BEGIN
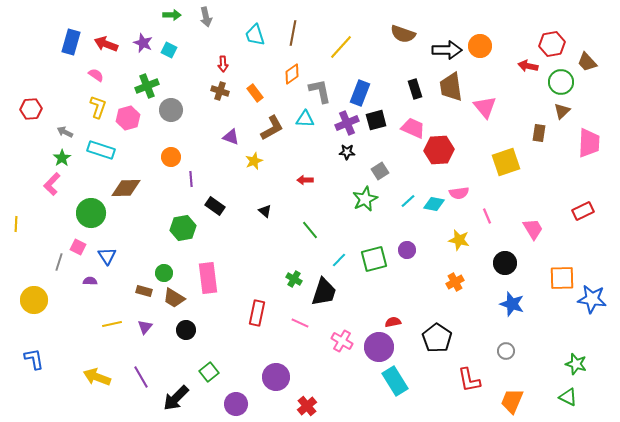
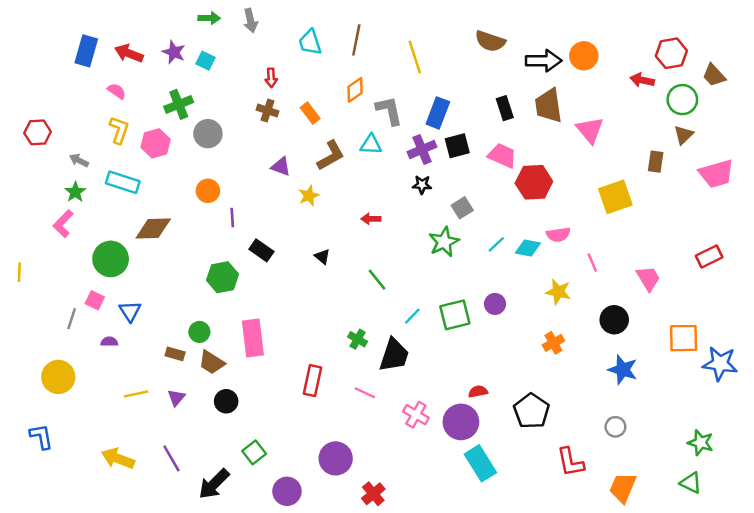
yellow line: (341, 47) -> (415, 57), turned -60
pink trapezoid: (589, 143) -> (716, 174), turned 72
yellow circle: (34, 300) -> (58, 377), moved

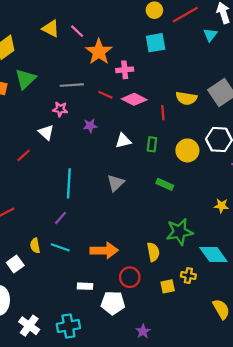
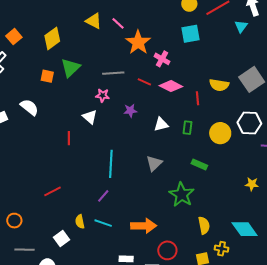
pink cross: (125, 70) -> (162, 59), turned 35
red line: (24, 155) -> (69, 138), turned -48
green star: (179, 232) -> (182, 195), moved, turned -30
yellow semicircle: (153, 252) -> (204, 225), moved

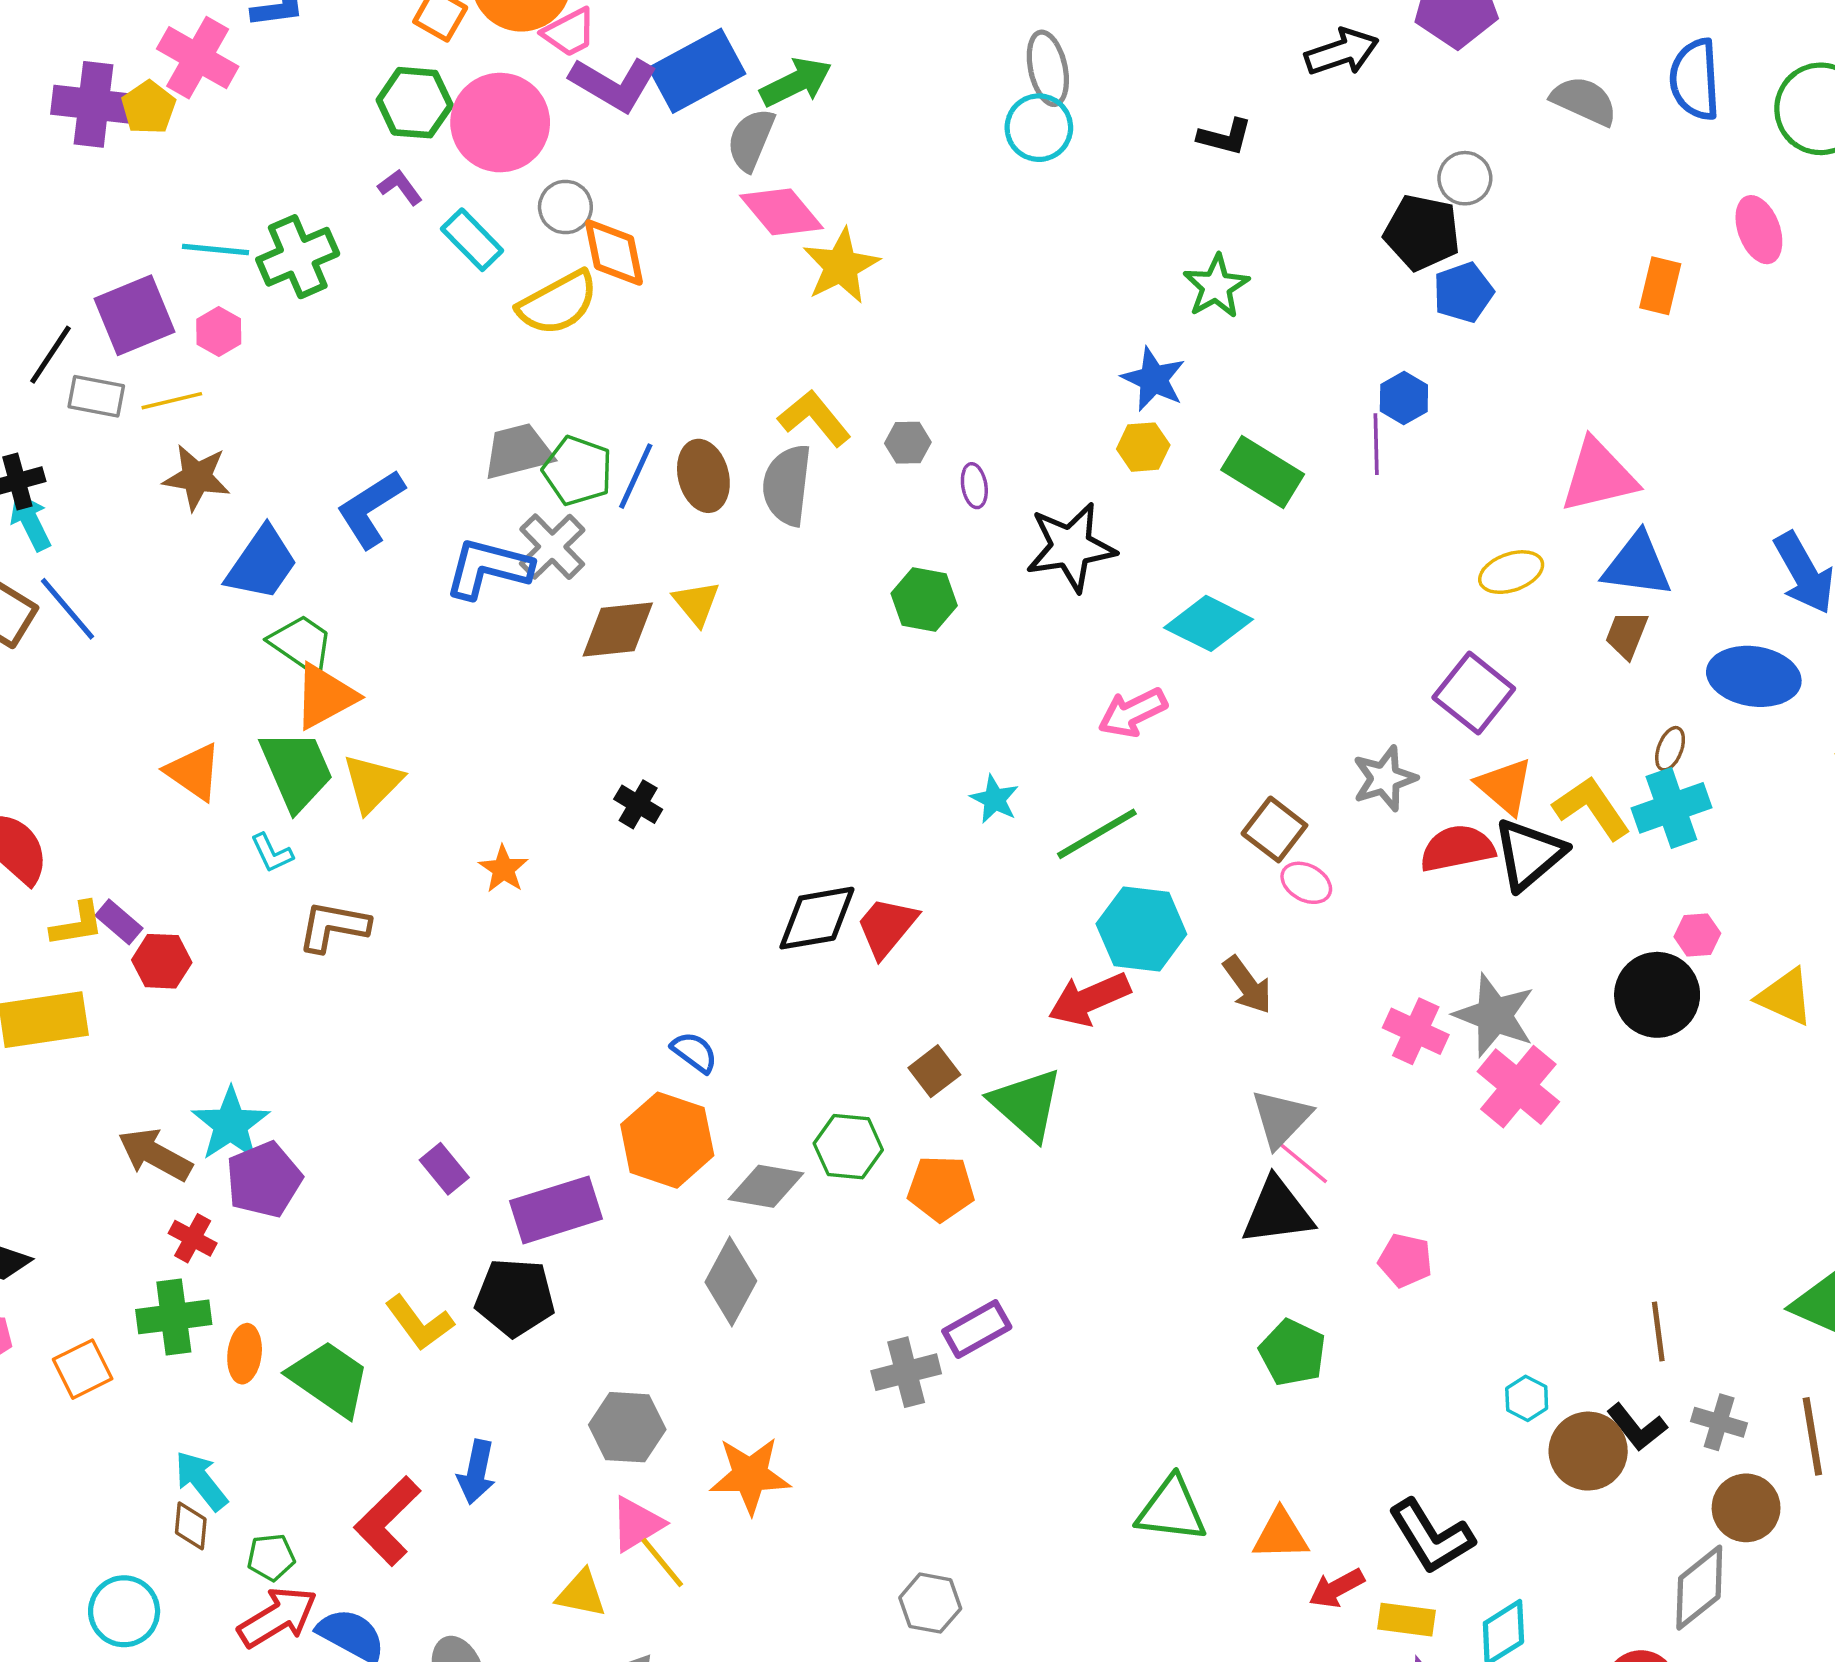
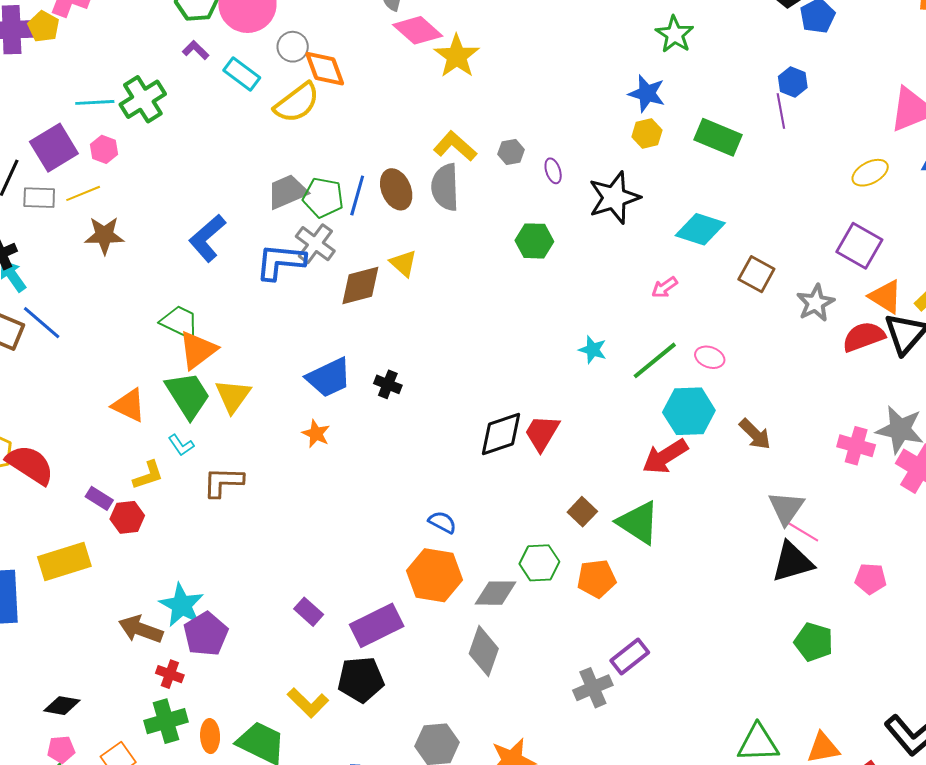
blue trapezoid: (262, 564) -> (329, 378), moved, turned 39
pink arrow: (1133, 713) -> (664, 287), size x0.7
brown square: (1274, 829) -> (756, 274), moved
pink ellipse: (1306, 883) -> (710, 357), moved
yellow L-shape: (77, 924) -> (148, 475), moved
END
◆ Work instruction
From the first record above to the last, output each one exactly and omit the pictures.

◆ Result for this task
yellow line: (341, 47) -> (415, 57), turned -60
pink trapezoid: (589, 143) -> (716, 174), turned 72
yellow circle: (34, 300) -> (58, 377), moved

pink cross: (125, 70) -> (162, 59), turned 35
red line: (24, 155) -> (69, 138), turned -48
green star: (179, 232) -> (182, 195), moved, turned -30
yellow semicircle: (153, 252) -> (204, 225), moved

blue trapezoid: (262, 564) -> (329, 378), moved, turned 39
pink arrow: (1133, 713) -> (664, 287), size x0.7
brown square: (1274, 829) -> (756, 274), moved
pink ellipse: (1306, 883) -> (710, 357), moved
yellow L-shape: (77, 924) -> (148, 475), moved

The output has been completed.